Provided data ->
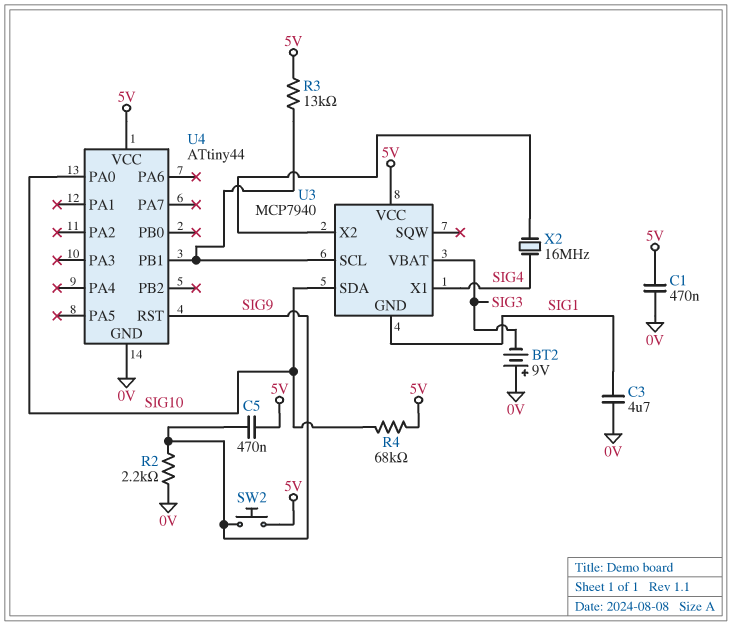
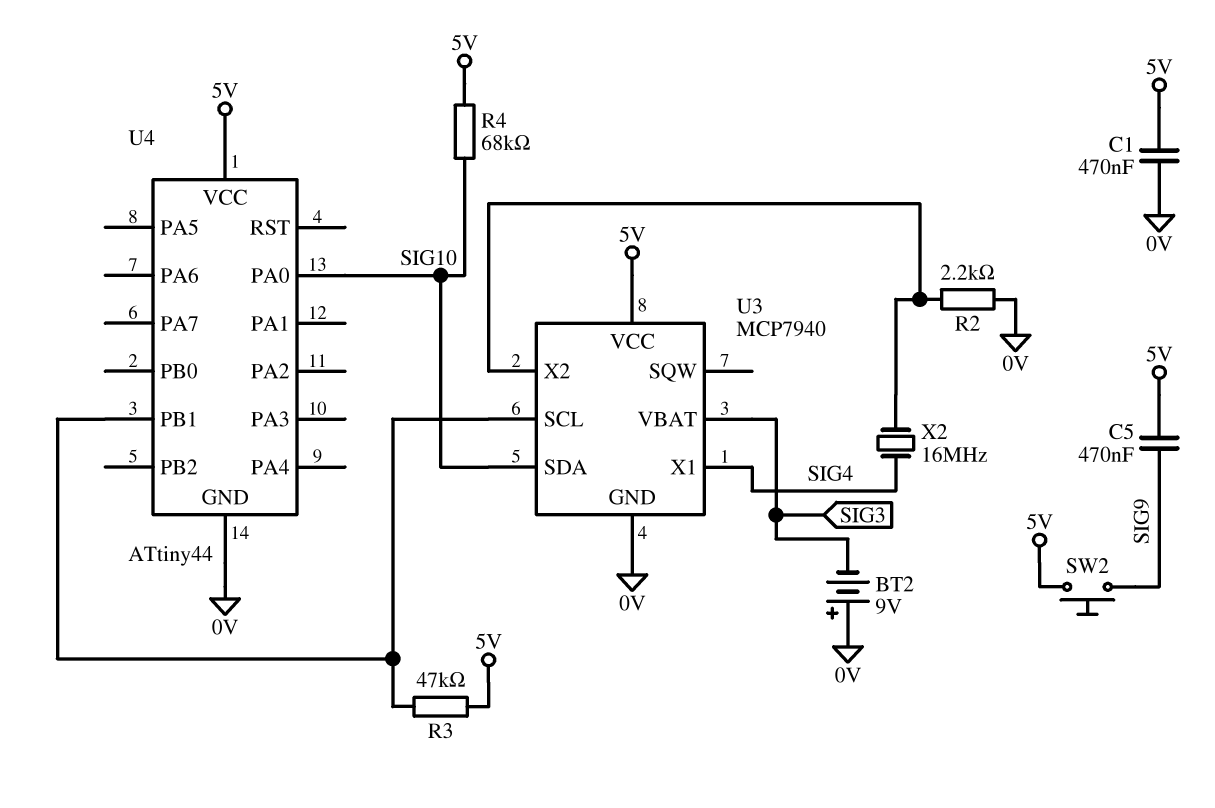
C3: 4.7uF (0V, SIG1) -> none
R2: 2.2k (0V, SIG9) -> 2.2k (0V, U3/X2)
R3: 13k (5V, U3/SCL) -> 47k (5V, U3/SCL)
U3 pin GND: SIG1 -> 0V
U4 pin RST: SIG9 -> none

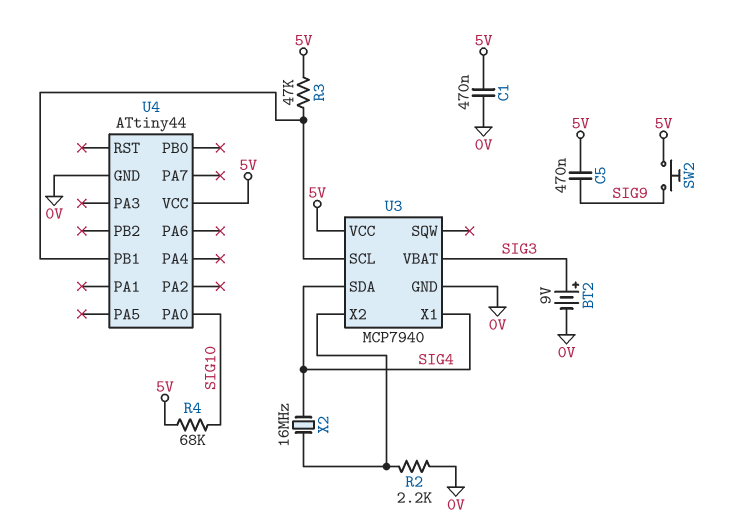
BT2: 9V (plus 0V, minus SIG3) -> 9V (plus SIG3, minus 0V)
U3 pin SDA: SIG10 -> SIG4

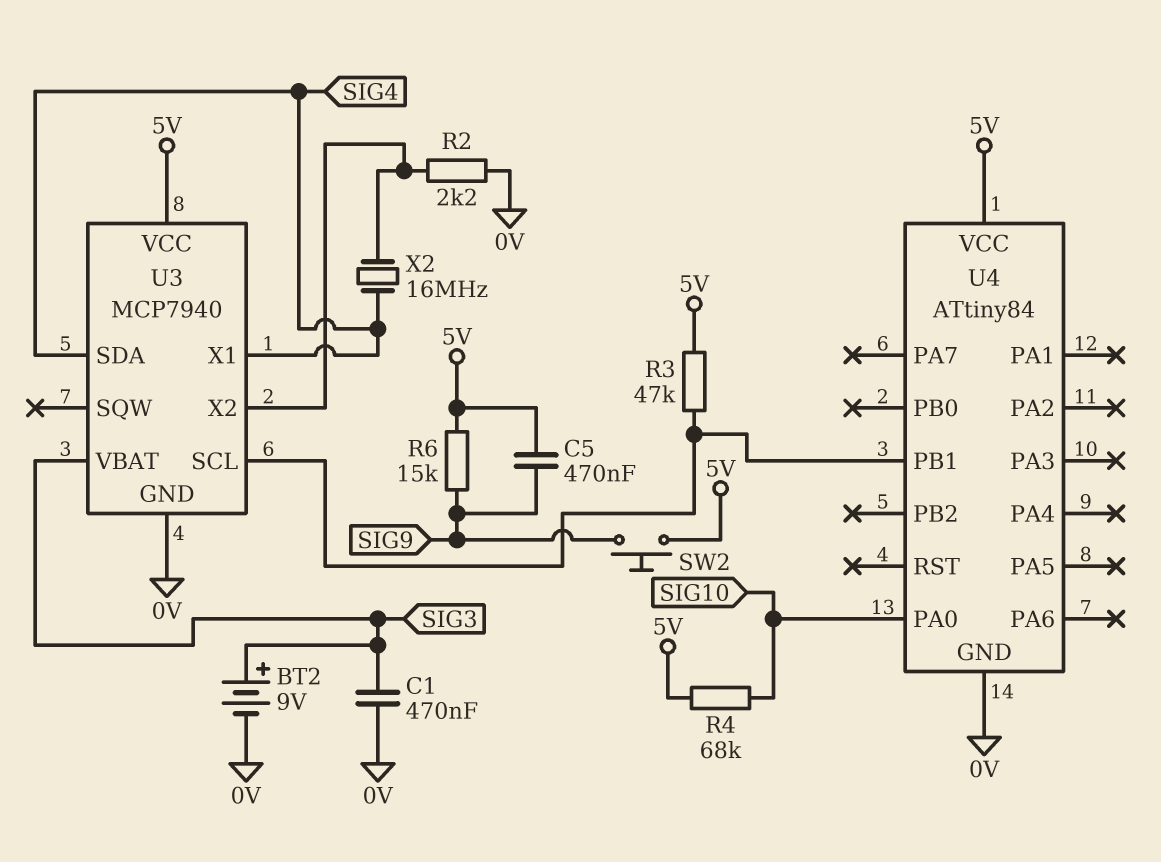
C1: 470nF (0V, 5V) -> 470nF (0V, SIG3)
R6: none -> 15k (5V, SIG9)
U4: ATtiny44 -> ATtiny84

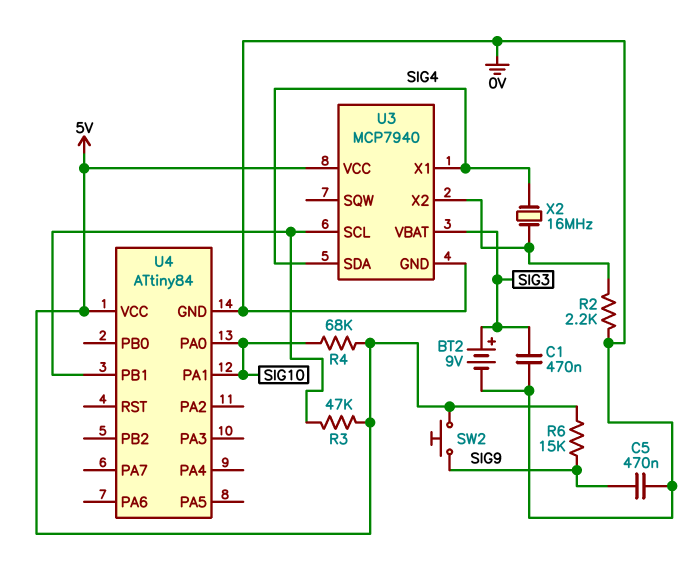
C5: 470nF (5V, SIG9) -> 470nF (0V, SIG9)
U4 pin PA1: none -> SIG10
--
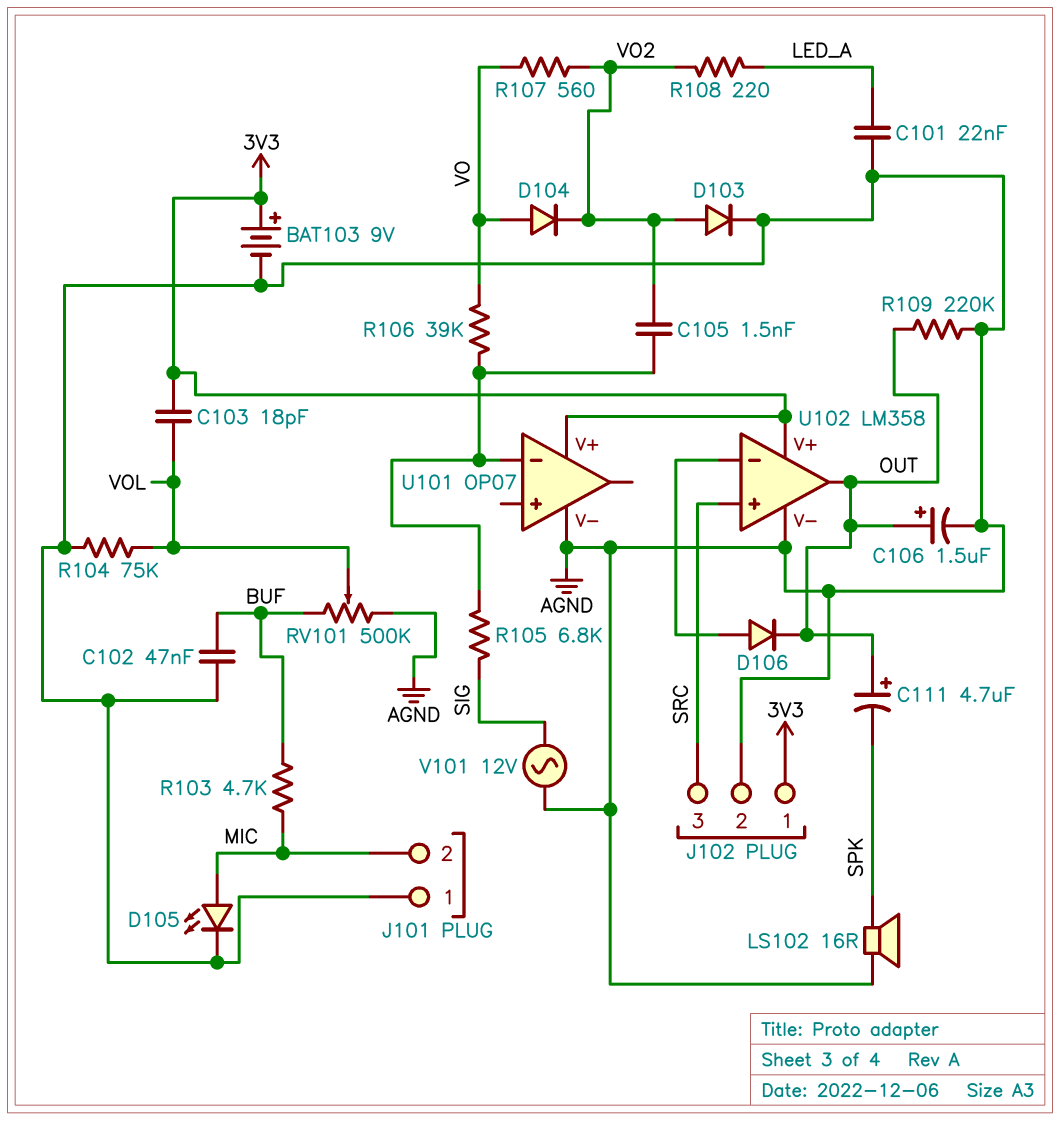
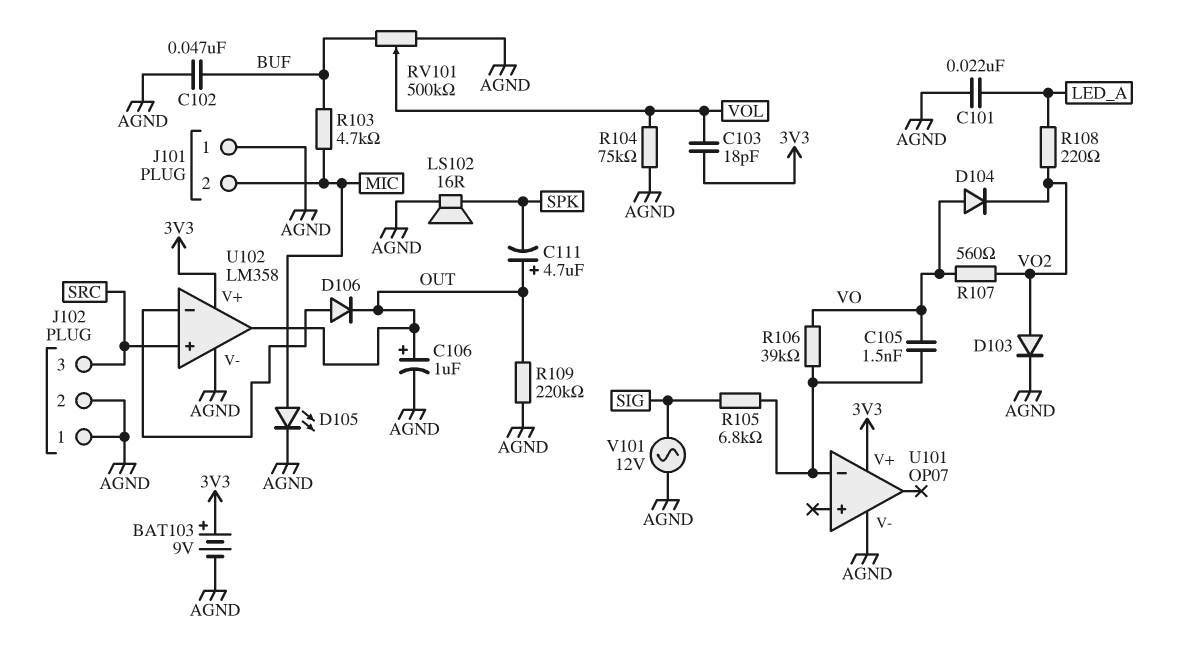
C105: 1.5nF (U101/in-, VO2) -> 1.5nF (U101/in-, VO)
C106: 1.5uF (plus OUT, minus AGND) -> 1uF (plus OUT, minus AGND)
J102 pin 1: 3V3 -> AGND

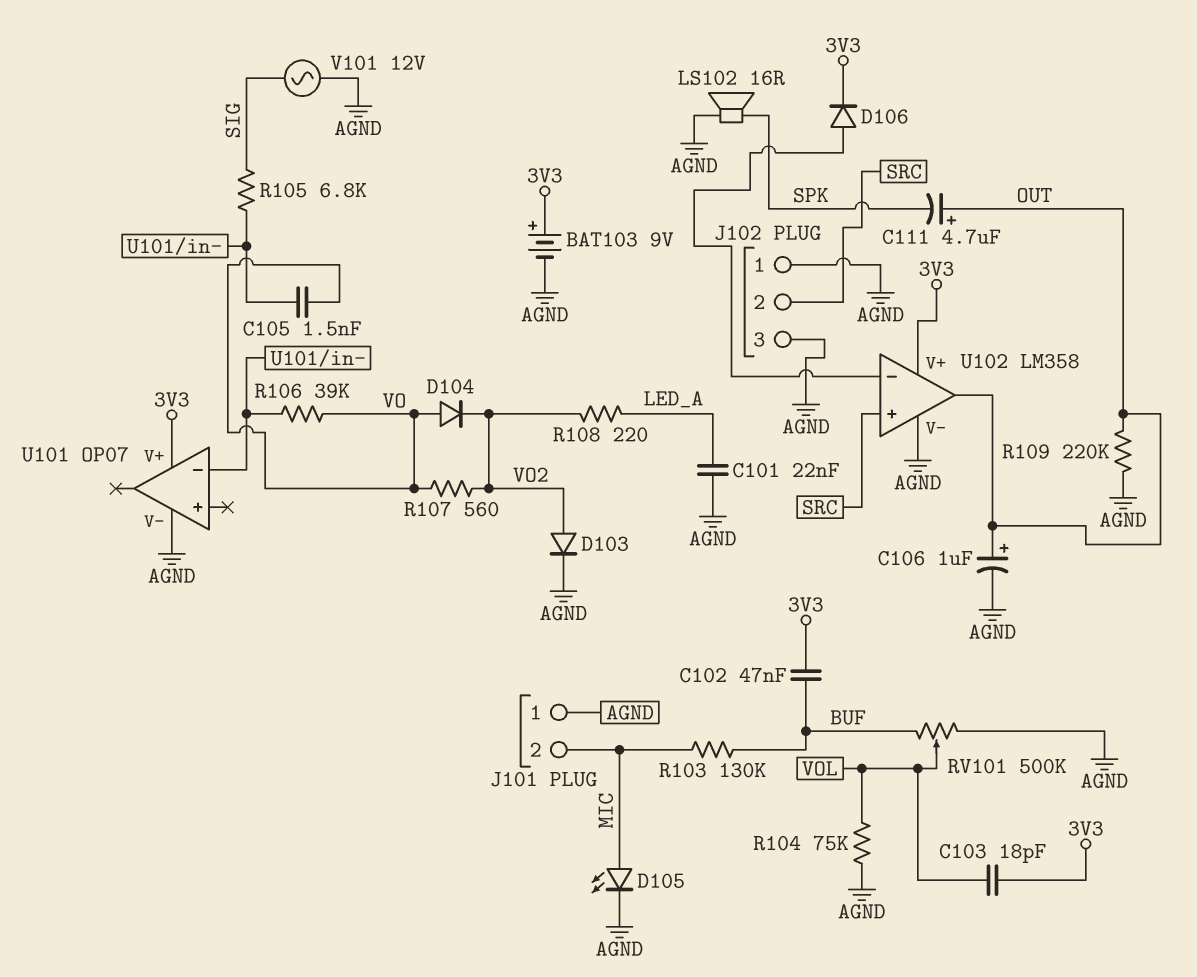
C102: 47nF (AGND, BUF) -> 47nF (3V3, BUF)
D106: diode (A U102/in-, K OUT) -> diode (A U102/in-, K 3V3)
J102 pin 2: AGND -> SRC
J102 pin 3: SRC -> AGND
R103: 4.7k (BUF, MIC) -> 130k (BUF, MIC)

Task objective -> Above are records with pictures. Reproduce exactly only the lines from the line with "C3: 4.7uF (0V, SIG1) -> none" through the line with "U4 pin PA1: none -> SIG10", both ends included, and leave the pictures out.

Written answer ->
C3: 4.7uF (0V, SIG1) -> none
R2: 2.2k (0V, SIG9) -> 2.2k (0V, U3/X2)
R3: 13k (5V, U3/SCL) -> 47k (5V, U3/SCL)
U3 pin GND: SIG1 -> 0V
U4 pin RST: SIG9 -> none

BT2: 9V (plus 0V, minus SIG3) -> 9V (plus SIG3, minus 0V)
U3 pin SDA: SIG10 -> SIG4

C1: 470nF (0V, 5V) -> 470nF (0V, SIG3)
R6: none -> 15k (5V, SIG9)
U4: ATtiny44 -> ATtiny84

C5: 470nF (5V, SIG9) -> 470nF (0V, SIG9)
U4 pin PA1: none -> SIG10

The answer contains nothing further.